WHAT YOU HAVE TO DO:
Find and return every line of the data that contains the word "yellow".
DATA RECORDS Block Start
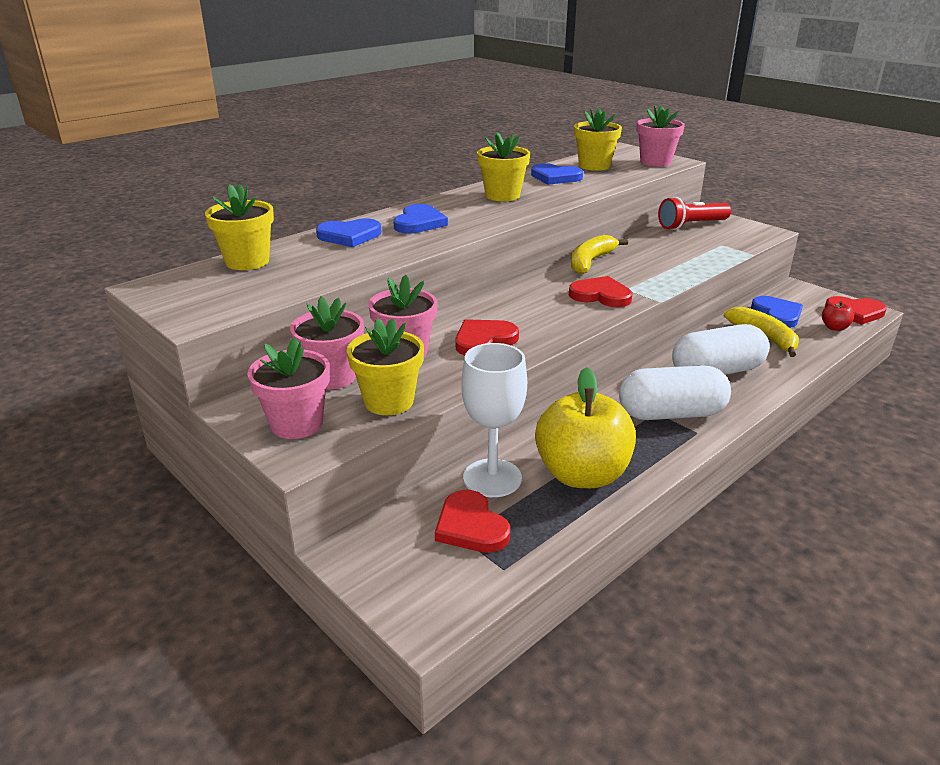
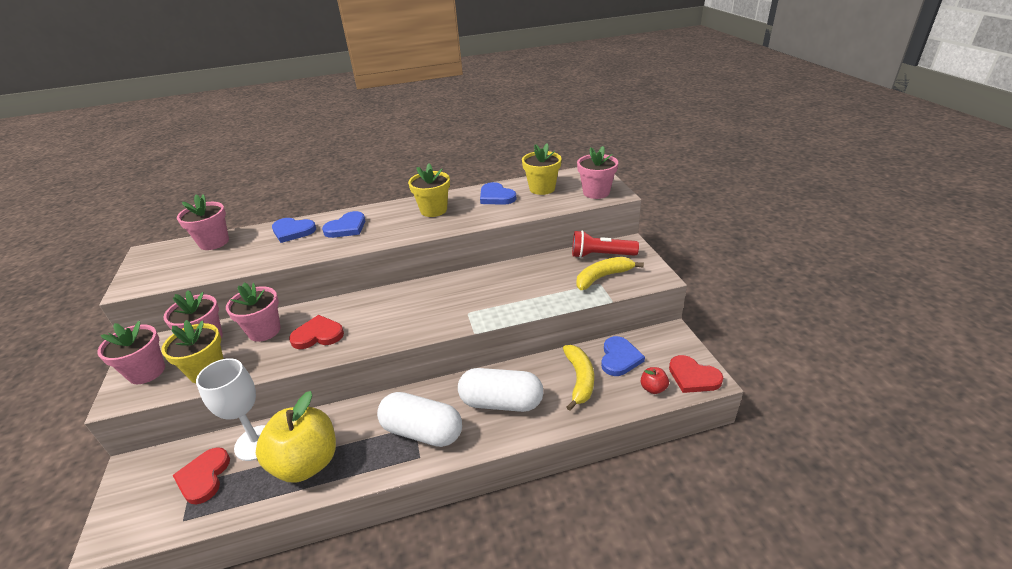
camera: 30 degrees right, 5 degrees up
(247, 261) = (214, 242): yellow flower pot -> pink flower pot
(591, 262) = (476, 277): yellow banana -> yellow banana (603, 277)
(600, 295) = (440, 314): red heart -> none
DATA RECORDS Block End
DATA RECORDS Block Start
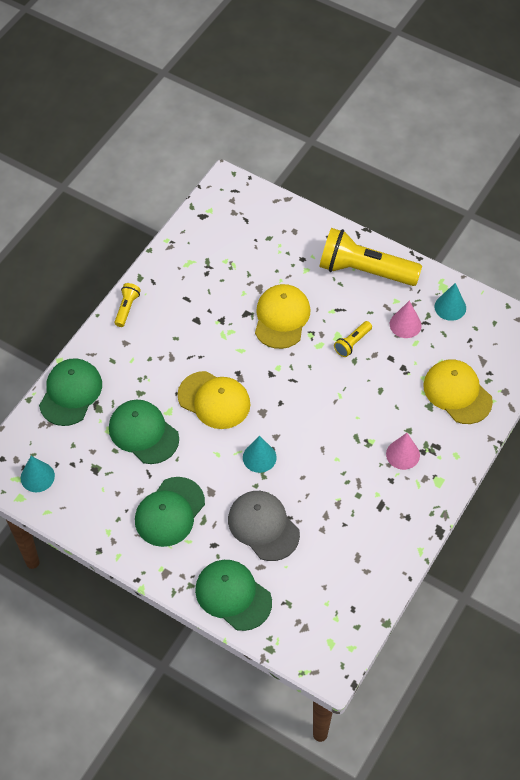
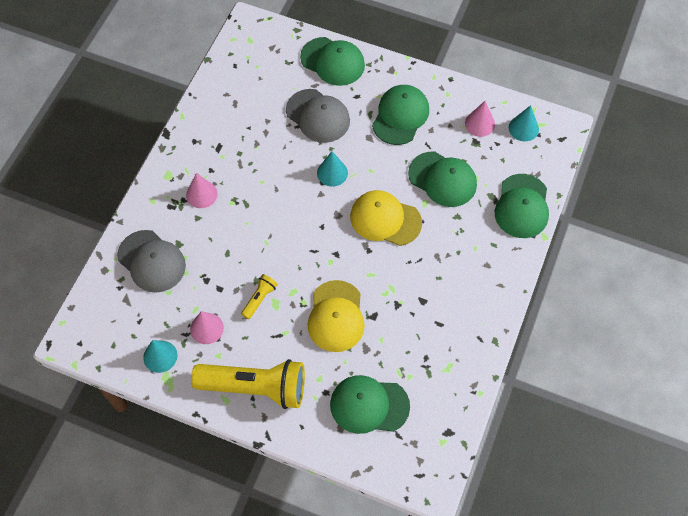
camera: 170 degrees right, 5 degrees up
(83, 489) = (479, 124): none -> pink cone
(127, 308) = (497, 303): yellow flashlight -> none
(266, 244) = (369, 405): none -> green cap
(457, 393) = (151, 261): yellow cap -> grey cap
DATA RECORDS Block End
SOLUTION:
(247, 261) = (214, 242): yellow flower pot -> pink flower pot
(591, 262) = (476, 277): yellow banana -> yellow banana (603, 277)
(127, 308) = (497, 303): yellow flashlight -> none
(457, 393) = (151, 261): yellow cap -> grey cap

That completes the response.